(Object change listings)
· · · · ·

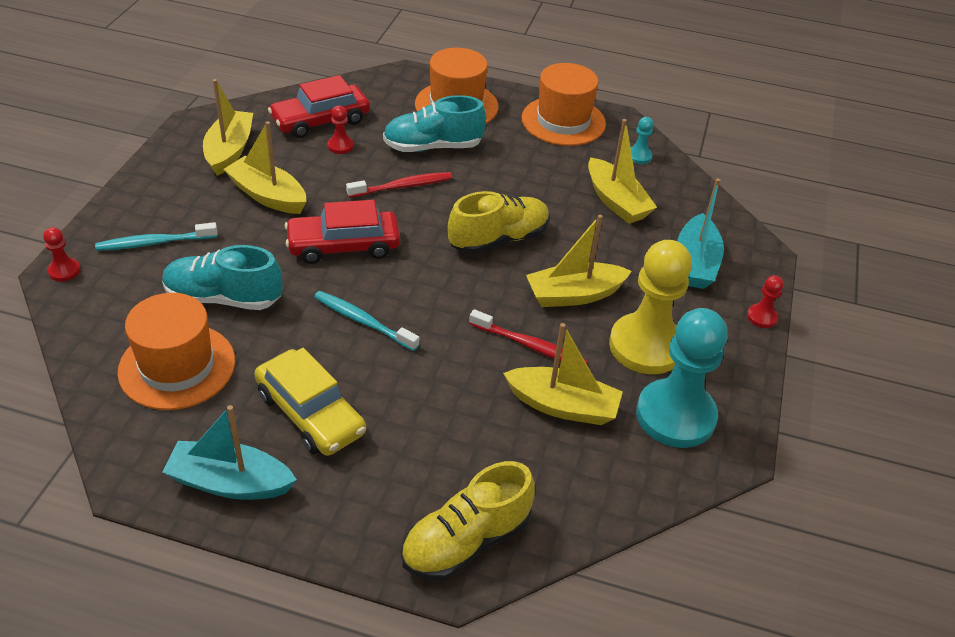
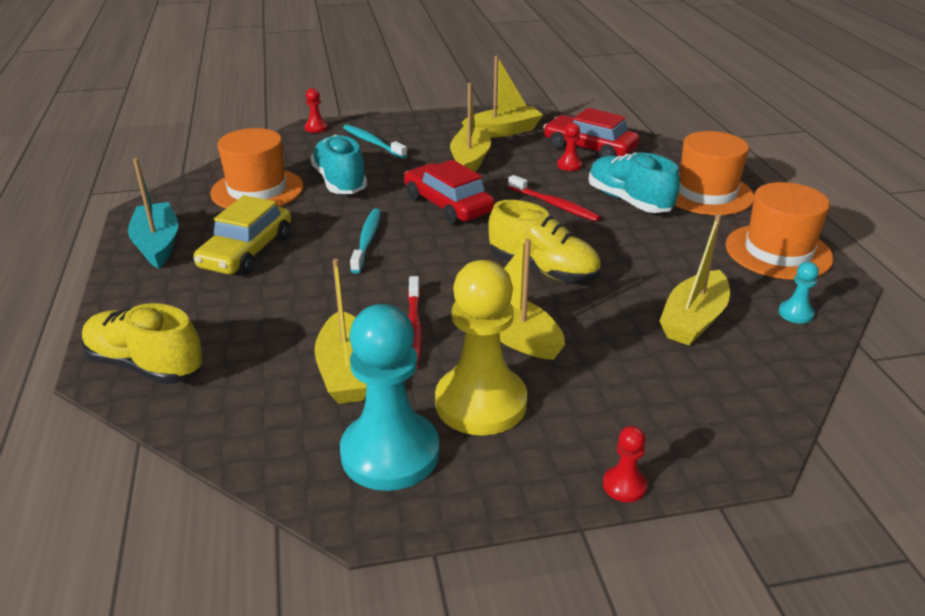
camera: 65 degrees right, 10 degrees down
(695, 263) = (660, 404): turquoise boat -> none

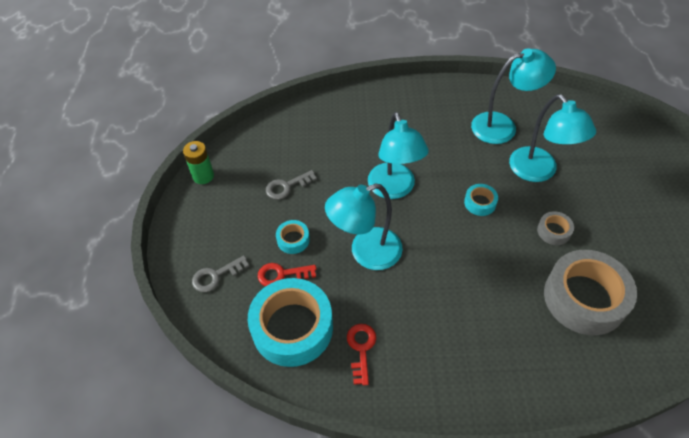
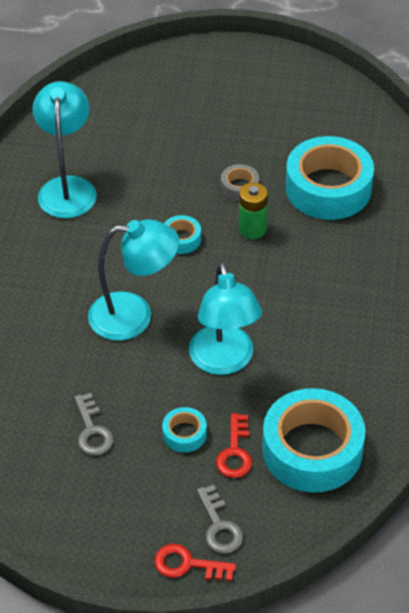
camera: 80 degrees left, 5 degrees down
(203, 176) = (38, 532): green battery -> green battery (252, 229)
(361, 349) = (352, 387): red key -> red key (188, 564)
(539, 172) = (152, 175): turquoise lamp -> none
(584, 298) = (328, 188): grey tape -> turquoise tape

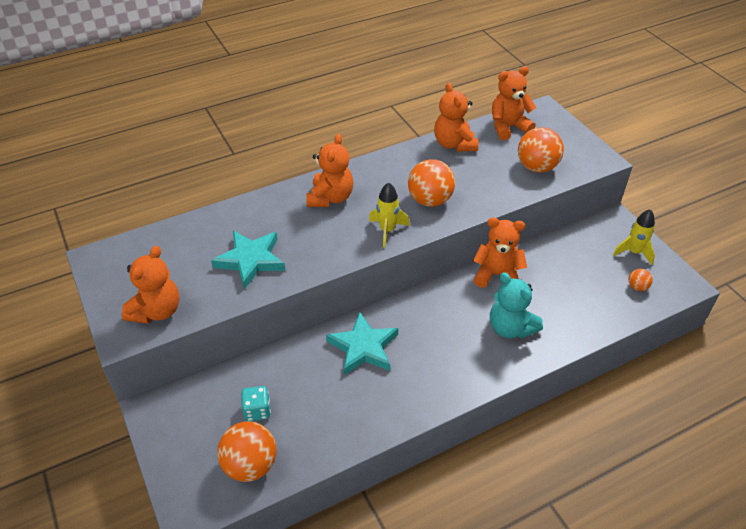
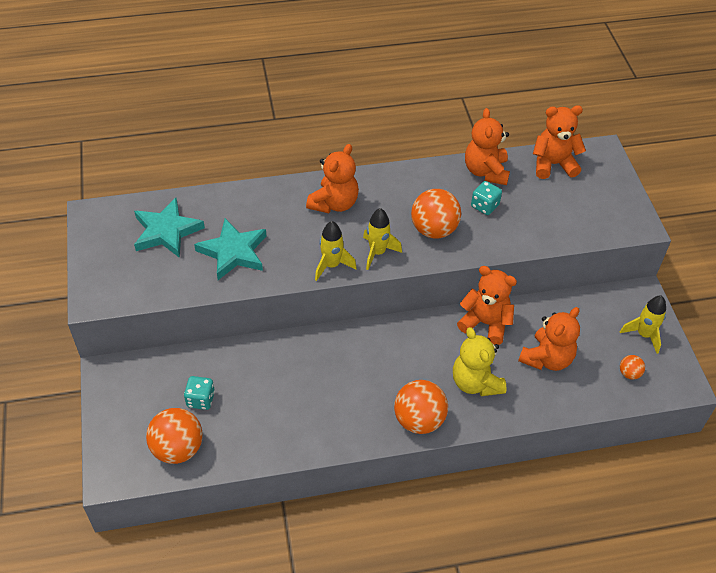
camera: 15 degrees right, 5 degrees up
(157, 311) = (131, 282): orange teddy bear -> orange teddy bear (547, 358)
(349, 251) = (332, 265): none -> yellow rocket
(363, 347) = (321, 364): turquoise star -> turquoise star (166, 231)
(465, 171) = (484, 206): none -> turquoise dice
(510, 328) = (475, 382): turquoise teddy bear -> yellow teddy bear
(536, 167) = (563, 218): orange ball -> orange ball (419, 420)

· · · · ·

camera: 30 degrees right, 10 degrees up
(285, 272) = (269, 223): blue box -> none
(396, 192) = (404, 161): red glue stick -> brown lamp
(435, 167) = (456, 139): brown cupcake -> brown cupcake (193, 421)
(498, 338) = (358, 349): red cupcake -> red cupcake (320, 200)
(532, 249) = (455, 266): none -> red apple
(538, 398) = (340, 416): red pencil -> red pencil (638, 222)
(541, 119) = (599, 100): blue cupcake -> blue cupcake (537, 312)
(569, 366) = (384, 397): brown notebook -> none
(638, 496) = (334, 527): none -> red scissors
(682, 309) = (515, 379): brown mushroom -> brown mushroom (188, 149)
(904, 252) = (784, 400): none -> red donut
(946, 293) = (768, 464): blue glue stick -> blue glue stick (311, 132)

· · · · ·

TASK DIRECTIONS
Among the entries above, take the lines from the one with "(203, 176) = (38, 532): green" through the one with "(510, 328) = (475, 382): turquoise" and retype them exactly, leaving out the pictures.

EXERCISE OUTPUT
(203, 176) = (38, 532): green battery -> green battery (252, 229)
(361, 349) = (352, 387): red key -> red key (188, 564)
(539, 172) = (152, 175): turquoise lamp -> none
(584, 298) = (328, 188): grey tape -> turquoise tape

camera: 15 degrees right, 5 degrees up
(157, 311) = (131, 282): orange teddy bear -> orange teddy bear (547, 358)
(349, 251) = (332, 265): none -> yellow rocket
(363, 347) = (321, 364): turquoise star -> turquoise star (166, 231)
(465, 171) = (484, 206): none -> turquoise dice
(510, 328) = (475, 382): turquoise teddy bear -> yellow teddy bear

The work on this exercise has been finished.